DIRECTIONS: Look for "tape" in each line of the records, and copy the lines that have it.

[Start of Attachment]

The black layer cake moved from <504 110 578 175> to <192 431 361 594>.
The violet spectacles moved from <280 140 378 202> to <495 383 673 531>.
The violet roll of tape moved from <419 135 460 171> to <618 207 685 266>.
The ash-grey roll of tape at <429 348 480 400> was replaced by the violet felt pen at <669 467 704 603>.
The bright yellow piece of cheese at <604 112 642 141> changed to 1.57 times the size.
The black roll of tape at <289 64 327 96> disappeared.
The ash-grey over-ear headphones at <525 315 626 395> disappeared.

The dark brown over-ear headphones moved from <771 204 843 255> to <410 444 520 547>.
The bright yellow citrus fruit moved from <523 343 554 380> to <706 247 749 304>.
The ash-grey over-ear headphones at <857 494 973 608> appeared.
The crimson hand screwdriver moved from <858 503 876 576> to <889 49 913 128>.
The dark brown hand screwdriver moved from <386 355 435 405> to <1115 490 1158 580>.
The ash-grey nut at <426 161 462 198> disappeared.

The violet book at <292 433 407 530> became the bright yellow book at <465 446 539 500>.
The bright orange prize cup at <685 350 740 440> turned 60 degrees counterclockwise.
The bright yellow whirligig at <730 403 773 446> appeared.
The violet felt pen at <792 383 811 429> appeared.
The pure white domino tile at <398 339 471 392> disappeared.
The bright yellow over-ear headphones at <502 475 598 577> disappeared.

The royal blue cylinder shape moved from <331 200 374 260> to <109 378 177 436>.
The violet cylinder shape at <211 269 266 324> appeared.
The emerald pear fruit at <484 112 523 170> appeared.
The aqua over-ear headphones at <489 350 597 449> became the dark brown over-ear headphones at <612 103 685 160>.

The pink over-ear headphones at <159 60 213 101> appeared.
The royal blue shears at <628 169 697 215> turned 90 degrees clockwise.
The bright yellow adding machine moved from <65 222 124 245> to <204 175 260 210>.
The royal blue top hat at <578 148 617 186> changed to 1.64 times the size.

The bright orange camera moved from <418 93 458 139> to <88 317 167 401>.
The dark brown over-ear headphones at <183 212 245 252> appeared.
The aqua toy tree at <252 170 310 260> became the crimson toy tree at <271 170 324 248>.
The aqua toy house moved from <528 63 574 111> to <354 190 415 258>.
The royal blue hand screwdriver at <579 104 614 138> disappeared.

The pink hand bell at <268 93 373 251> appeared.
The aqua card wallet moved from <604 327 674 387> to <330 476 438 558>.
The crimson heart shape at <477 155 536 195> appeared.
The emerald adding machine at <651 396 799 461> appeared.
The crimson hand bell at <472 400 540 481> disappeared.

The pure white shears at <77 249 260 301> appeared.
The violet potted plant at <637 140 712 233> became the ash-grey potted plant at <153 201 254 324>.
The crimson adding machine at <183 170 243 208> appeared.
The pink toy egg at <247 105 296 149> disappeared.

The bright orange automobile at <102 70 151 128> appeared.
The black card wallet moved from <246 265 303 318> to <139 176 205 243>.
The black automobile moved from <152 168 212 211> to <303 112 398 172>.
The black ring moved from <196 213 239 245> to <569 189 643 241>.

[End of Attachment]

OUTPUT OF THE TASK:
The violet roll of tape moved from <419 135 460 171> to <618 207 685 266>.
The ash-grey roll of tape at <429 348 480 400> was replaced by the violet felt pen at <669 467 704 603>.
The black roll of tape at <289 64 327 96> disappeared.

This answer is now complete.